• What you have to do
Write out again, exactly, the lines below starting at the one with "The drum/scarlet at" and ending at the one with "The camera went 100".

• Source material

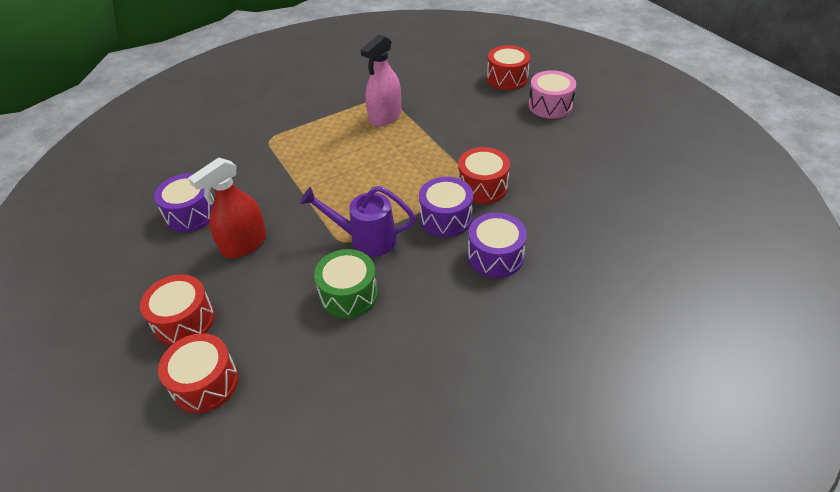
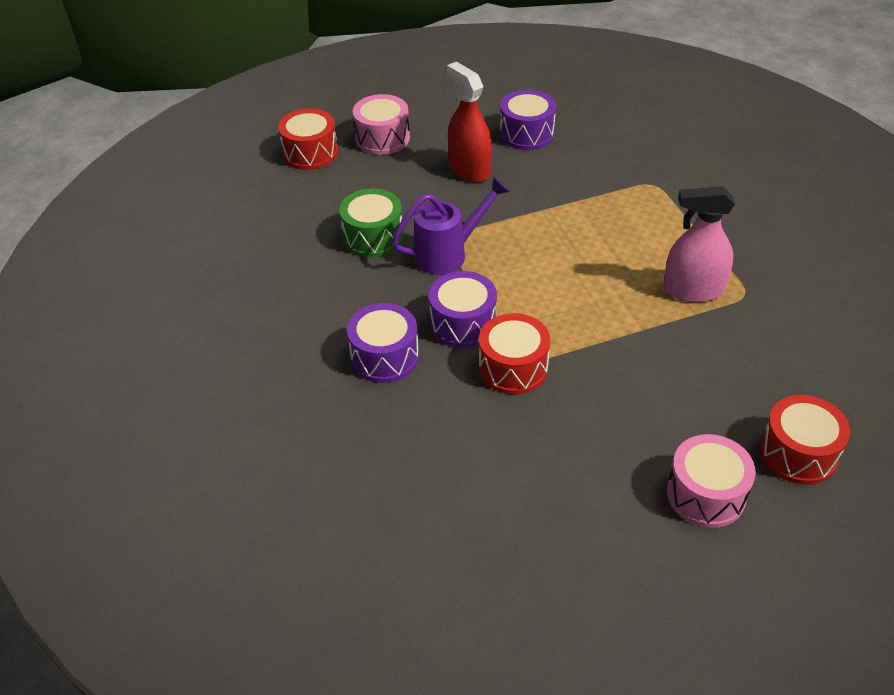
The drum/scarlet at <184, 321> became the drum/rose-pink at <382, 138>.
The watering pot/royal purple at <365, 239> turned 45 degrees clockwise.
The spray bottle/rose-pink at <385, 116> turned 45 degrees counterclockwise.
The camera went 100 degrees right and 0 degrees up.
==
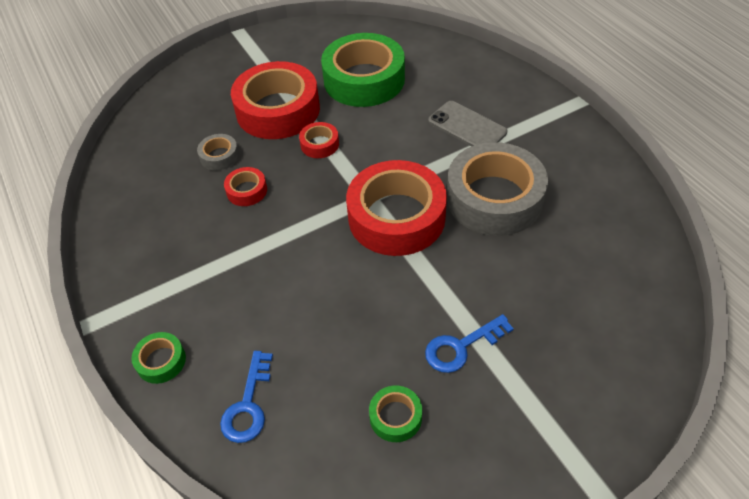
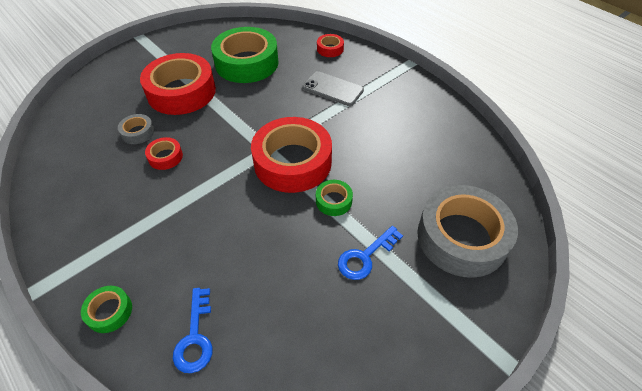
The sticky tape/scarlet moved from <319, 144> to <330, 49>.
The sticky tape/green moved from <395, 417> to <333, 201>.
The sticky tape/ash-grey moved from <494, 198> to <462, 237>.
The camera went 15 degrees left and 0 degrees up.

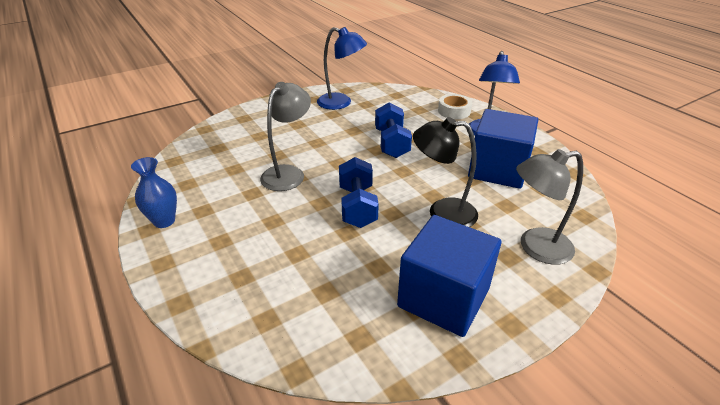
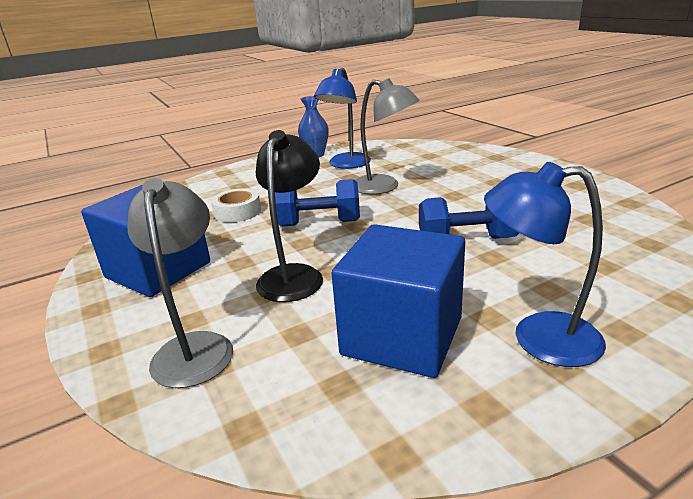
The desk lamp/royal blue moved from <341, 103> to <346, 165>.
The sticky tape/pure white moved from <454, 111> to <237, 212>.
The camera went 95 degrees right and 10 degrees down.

• Task response
The drum/scarlet at <184, 321> became the drum/rose-pink at <382, 138>.
The watering pot/royal purple at <365, 239> turned 45 degrees clockwise.
The spray bottle/rose-pink at <385, 116> turned 45 degrees counterclockwise.
The camera went 100 degrees right and 0 degrees up.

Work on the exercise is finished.